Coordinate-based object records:
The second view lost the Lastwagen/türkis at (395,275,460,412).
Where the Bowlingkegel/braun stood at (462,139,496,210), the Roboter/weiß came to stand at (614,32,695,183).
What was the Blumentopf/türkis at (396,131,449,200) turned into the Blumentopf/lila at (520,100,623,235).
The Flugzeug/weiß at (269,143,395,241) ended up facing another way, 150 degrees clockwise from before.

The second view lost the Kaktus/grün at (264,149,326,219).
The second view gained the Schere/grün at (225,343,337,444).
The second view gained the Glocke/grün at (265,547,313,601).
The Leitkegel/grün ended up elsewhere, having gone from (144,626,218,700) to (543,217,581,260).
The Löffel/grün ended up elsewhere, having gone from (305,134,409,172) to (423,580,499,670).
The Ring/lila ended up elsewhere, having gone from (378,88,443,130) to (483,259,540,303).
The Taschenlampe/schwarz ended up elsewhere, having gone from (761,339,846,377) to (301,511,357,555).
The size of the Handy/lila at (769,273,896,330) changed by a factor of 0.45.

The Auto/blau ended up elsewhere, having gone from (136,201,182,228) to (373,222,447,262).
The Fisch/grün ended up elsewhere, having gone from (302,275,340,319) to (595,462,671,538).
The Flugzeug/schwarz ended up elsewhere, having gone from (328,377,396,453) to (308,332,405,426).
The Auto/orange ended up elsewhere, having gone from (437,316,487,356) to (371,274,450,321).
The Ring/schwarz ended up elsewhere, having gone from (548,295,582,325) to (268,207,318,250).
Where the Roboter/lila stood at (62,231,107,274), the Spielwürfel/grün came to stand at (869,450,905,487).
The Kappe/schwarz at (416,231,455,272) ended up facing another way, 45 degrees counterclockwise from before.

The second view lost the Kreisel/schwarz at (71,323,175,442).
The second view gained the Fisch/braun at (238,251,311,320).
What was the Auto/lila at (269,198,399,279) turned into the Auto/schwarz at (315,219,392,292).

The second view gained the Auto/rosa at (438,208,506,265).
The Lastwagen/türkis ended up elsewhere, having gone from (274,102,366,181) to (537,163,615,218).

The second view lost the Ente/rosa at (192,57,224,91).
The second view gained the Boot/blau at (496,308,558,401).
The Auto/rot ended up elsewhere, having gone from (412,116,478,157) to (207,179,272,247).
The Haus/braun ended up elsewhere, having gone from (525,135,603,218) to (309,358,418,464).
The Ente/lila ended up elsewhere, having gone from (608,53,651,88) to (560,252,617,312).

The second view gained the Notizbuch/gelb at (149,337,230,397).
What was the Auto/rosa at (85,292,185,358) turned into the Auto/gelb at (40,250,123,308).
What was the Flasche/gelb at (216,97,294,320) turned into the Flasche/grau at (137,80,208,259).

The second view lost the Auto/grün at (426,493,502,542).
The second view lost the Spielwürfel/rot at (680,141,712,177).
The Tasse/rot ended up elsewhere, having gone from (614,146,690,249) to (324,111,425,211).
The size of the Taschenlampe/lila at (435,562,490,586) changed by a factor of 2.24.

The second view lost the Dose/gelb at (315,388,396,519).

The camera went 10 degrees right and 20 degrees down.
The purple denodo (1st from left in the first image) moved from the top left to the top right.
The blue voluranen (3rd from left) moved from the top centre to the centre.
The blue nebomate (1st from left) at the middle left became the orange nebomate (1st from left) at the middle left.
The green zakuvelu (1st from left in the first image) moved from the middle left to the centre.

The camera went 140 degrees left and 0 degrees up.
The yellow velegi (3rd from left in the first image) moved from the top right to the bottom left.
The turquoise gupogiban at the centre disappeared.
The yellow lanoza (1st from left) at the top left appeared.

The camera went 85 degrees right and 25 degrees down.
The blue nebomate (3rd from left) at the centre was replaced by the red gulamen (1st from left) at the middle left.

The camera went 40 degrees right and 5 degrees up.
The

> _DESCRIPTION OF THE TASK_:
Retype all of the data exactly, so that nothing differs from what is given.

> _EXPECTED ANSWER_:
The second view lost the Lastwagen/türkis at (395,275,460,412).
Where the Bowlingkegel/braun stood at (462,139,496,210), the Roboter/weiß came to stand at (614,32,695,183).
What was the Blumentopf/türkis at (396,131,449,200) turned into the Blumentopf/lila at (520,100,623,235).
The Flugzeug/weiß at (269,143,395,241) ended up facing another way, 150 degrees clockwise from before.

The second view lost the Kaktus/grün at (264,149,326,219).
The second view gained the Schere/grün at (225,343,337,444).
The second view gained the Glocke/grün at (265,547,313,601).
The Leitkegel/grün ended up elsewhere, having gone from (144,626,218,700) to (543,217,581,260).
The Löffel/grün ended up elsewhere, having gone from (305,134,409,172) to (423,580,499,670).
The Ring/lila ended up elsewhere, having gone from (378,88,443,130) to (483,259,540,303).
The Taschenlampe/schwarz ended up elsewhere, having gone from (761,339,846,377) to (301,511,357,555).
The size of the Handy/lila at (769,273,896,330) changed by a factor of 0.45.

The Auto/blau ended up elsewhere, having gone from (136,201,182,228) to (373,222,447,262).
The Fisch/grün ended up elsewhere, having gone from (302,275,340,319) to (595,462,671,538).
The Flugzeug/schwarz ended up elsewhere, having gone from (328,377,396,453) to (308,332,405,426).
The Auto/orange ended up elsewhere, having gone from (437,316,487,356) to (371,274,450,321).
The Ring/schwarz ended up elsewhere, having gone from (548,295,582,325) to (268,207,318,250).
Where the Roboter/lila stood at (62,231,107,274), the Spielwürfel/grün came to stand at (869,450,905,487).
The Kappe/schwarz at (416,231,455,272) ended up facing another way, 45 degrees counterclockwise from before.

The second view lost the Kreisel/schwarz at (71,323,175,442).
The second view gained the Fisch/braun at (238,251,311,320).
What was the Auto/lila at (269,198,399,279) turned into the Auto/schwarz at (315,219,392,292).

The second view gained the Auto/rosa at (438,208,506,265).
The Lastwagen/türkis ended up elsewhere, having gone from (274,102,366,181) to (537,163,615,218).

The second view lost the Ente/rosa at (192,57,224,91).
The second view gained the Boot/blau at (496,308,558,401).
The Auto/rot ended up elsewhere, having gone from (412,116,478,157) to (207,179,272,247).
The Haus/braun ended up elsewhere, having gone from (525,135,603,218) to (309,358,418,464).
The Ente/lila ended up elsewhere, having gone from (608,53,651,88) to (560,252,617,312).

The second view gained the Notizbuch/gelb at (149,337,230,397).
What was the Auto/rosa at (85,292,185,358) turned into the Auto/gelb at (40,250,123,308).
What was the Flasche/gelb at (216,97,294,320) turned into the Flasche/grau at (137,80,208,259).

The second view lost the Auto/grün at (426,493,502,542).
The second view lost the Spielwürfel/rot at (680,141,712,177).
The Tasse/rot ended up elsewhere, having gone from (614,146,690,249) to (324,111,425,211).
The size of the Taschenlampe/lila at (435,562,490,586) changed by a factor of 2.24.

The second view lost the Dose/gelb at (315,388,396,519).

The camera went 10 degrees right and 20 degrees down.
The purple denodo (1st from left in the first image) moved from the top left to the top right.
The blue voluranen (3rd from left) moved from the top centre to the centre.
The blue nebomate (1st from left) at the middle left became the orange nebomate (1st from left) at the middle left.
The green zakuvelu (1st from left in the first image) moved from the middle left to the centre.

The camera went 140 degrees left and 0 degrees up.
The yellow velegi (3rd from left in the first image) moved from the top right to the bottom left.
The turquoise gupogiban at the centre disappeared.
The yellow lanoza (1st from left) at the top left appeared.

The camera went 85 degrees right and 25 degrees down.
The blue nebomate (3rd from left) at the centre was replaced by the red gulamen (1st from left) at the middle left.

The camera went 40 degrees right and 5 degrees up.
The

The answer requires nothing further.